Once the pictures are set aside, copy the data below exactly as it stands.
══════════
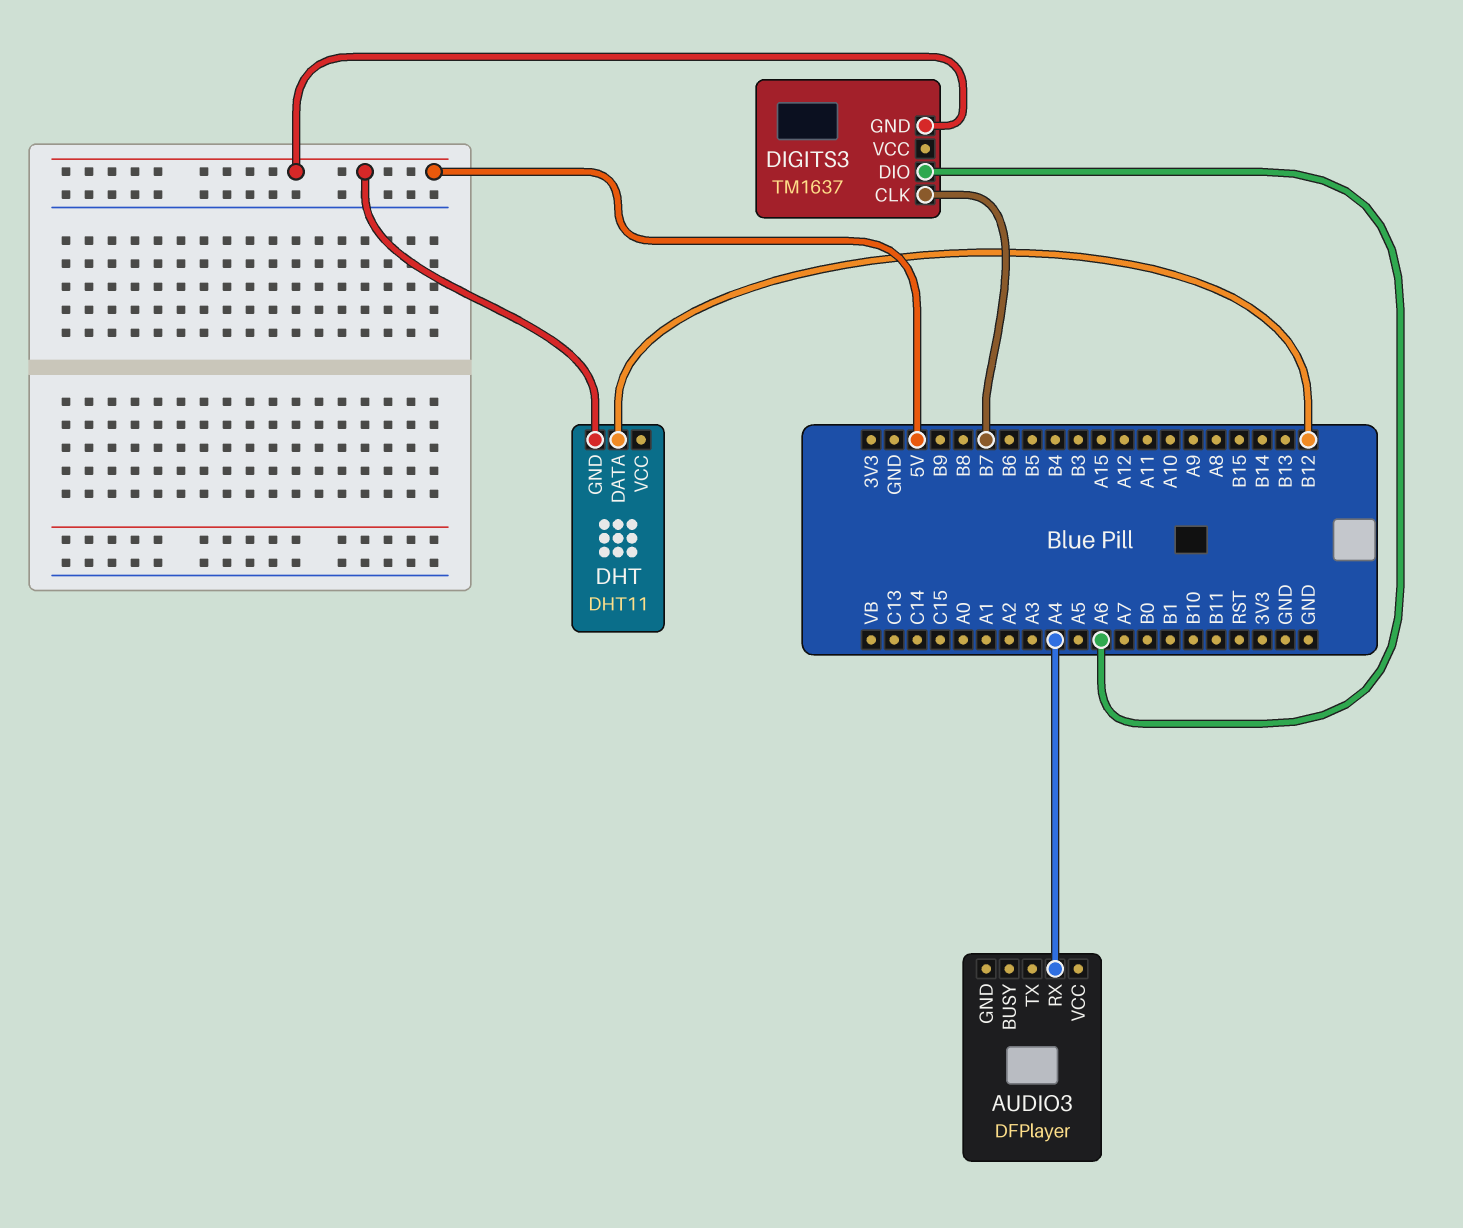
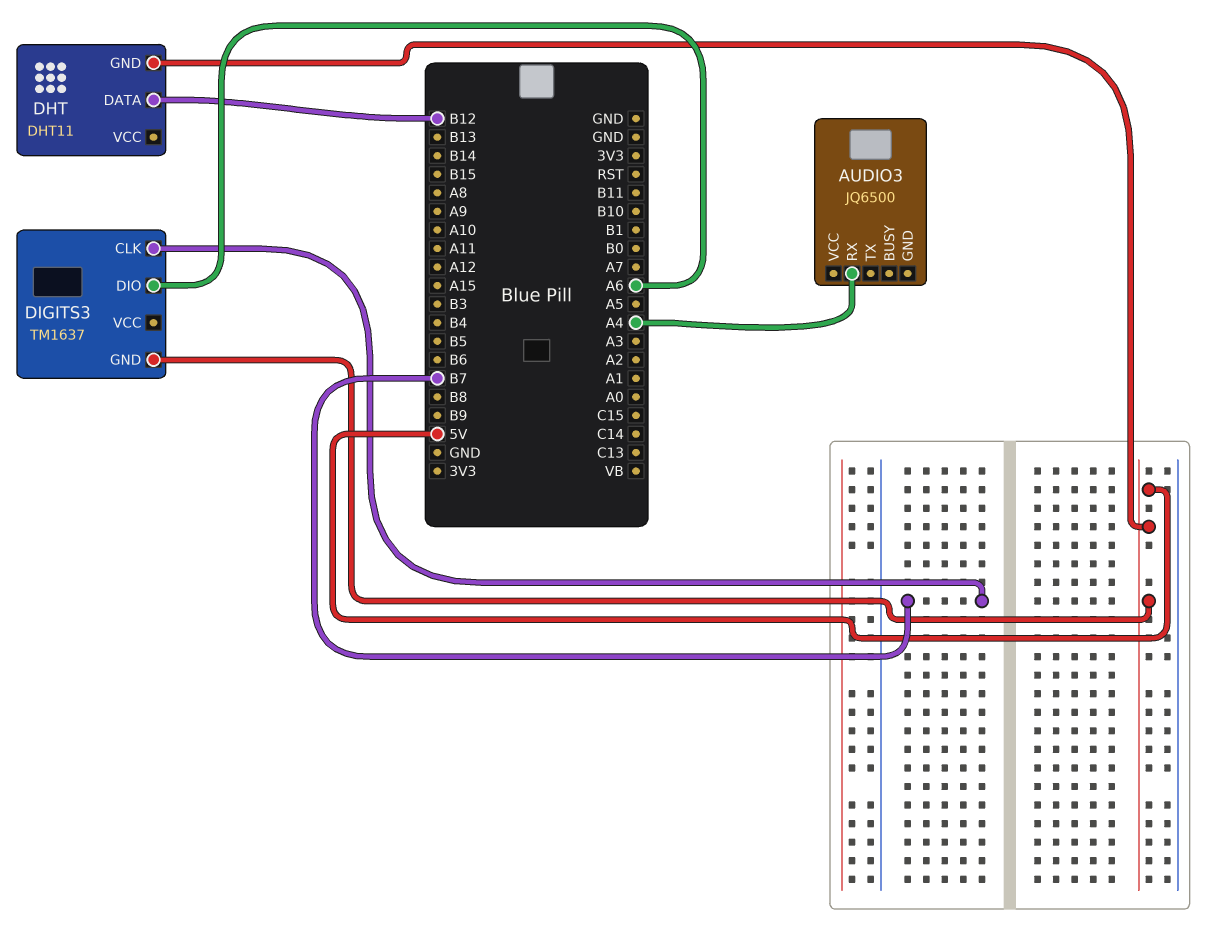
AUDIO3: DFPlayer -> JQ6500

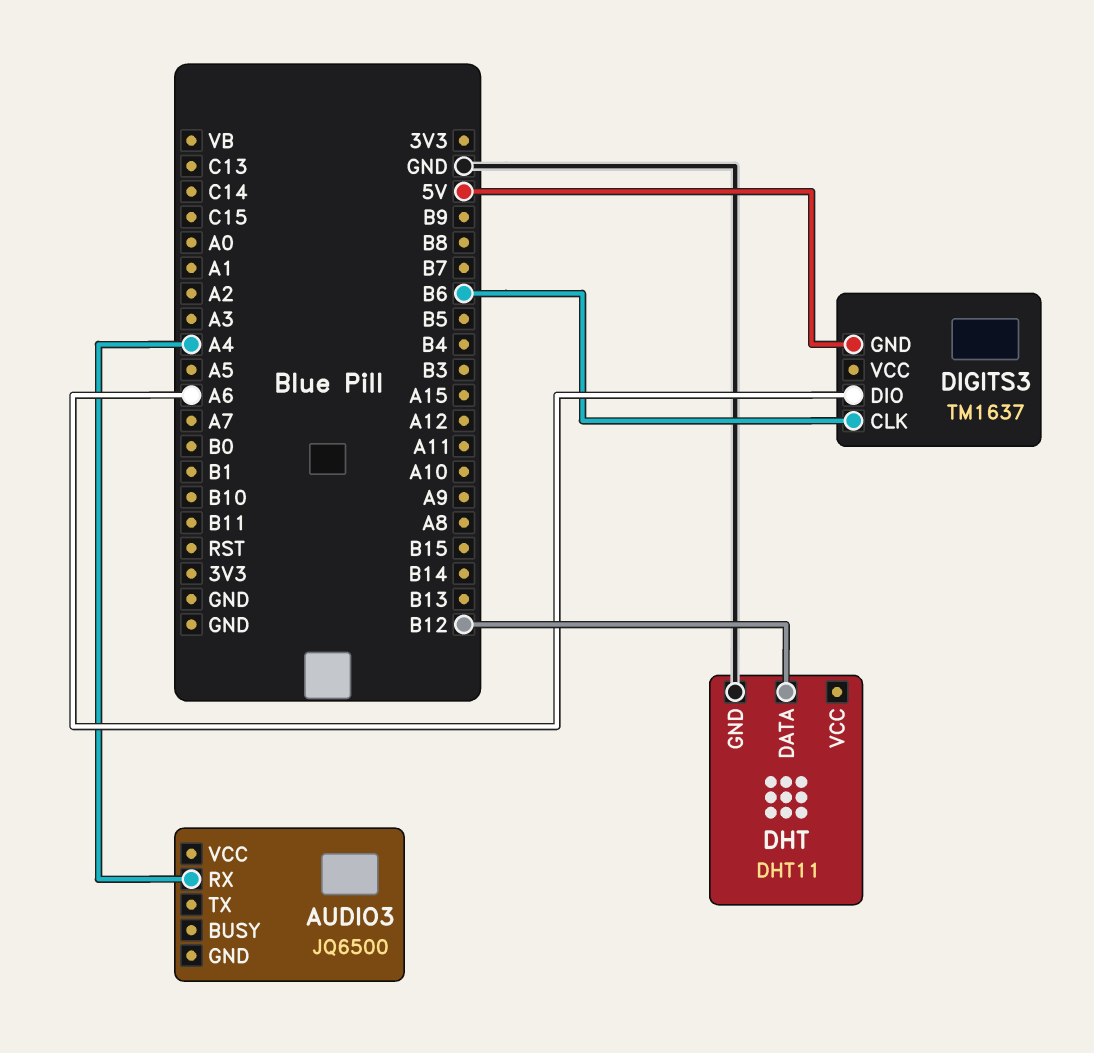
DHT pin GND: 5V -> GND
DIGITS3 pin CLK: B7 -> B6

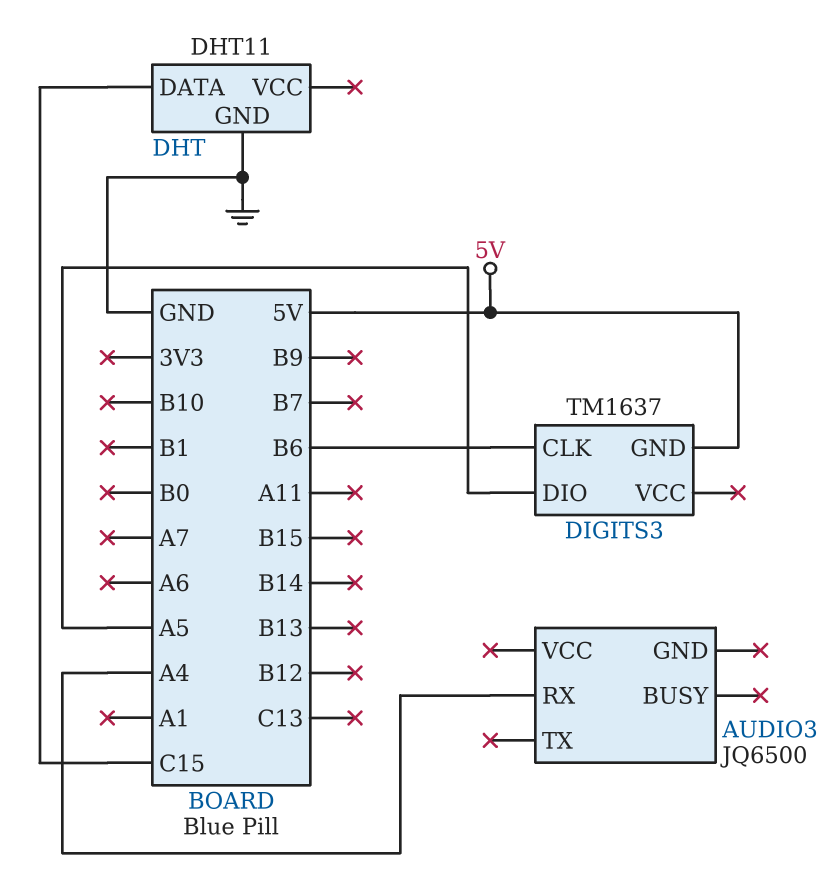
DHT pin DATA: B12 -> C15
DIGITS3 pin DIO: A6 -> A5

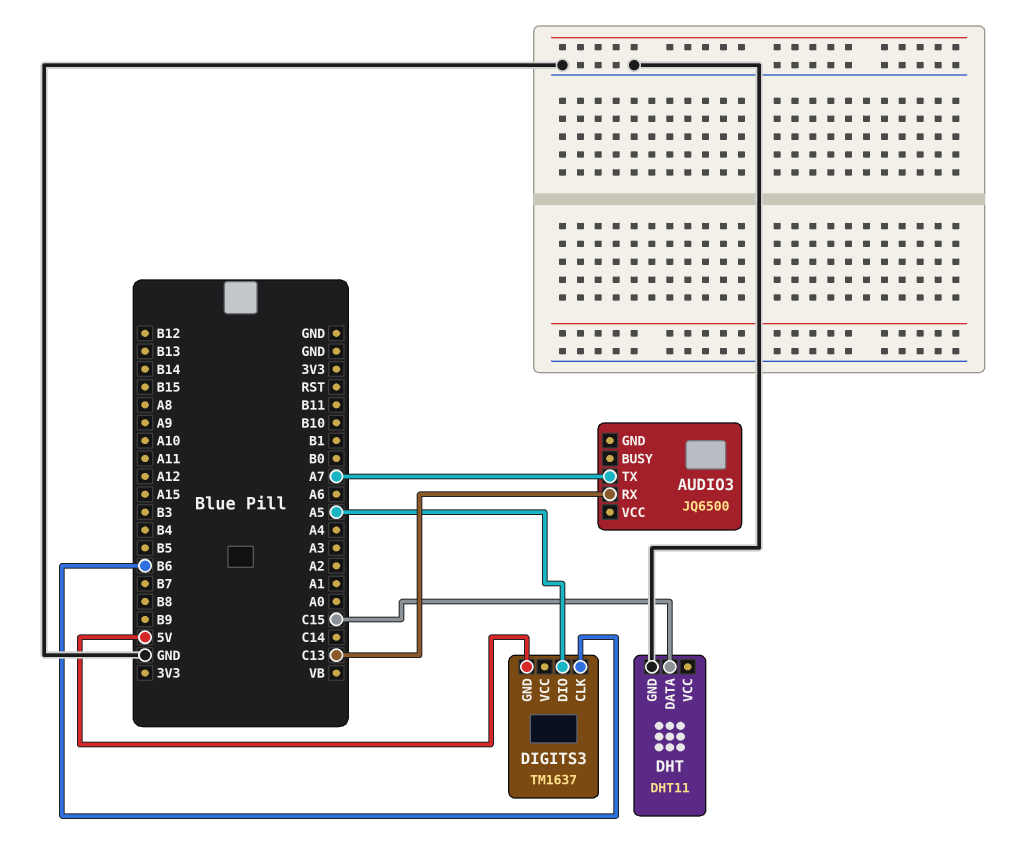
AUDIO3 pin RX: A4 -> C13
AUDIO3 pin TX: none -> A7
══════════
[RESPONSE TO THE TASK]
AUDIO3: DFPlayer -> JQ6500

DHT pin GND: 5V -> GND
DIGITS3 pin CLK: B7 -> B6

DHT pin DATA: B12 -> C15
DIGITS3 pin DIO: A6 -> A5

AUDIO3 pin RX: A4 -> C13
AUDIO3 pin TX: none -> A7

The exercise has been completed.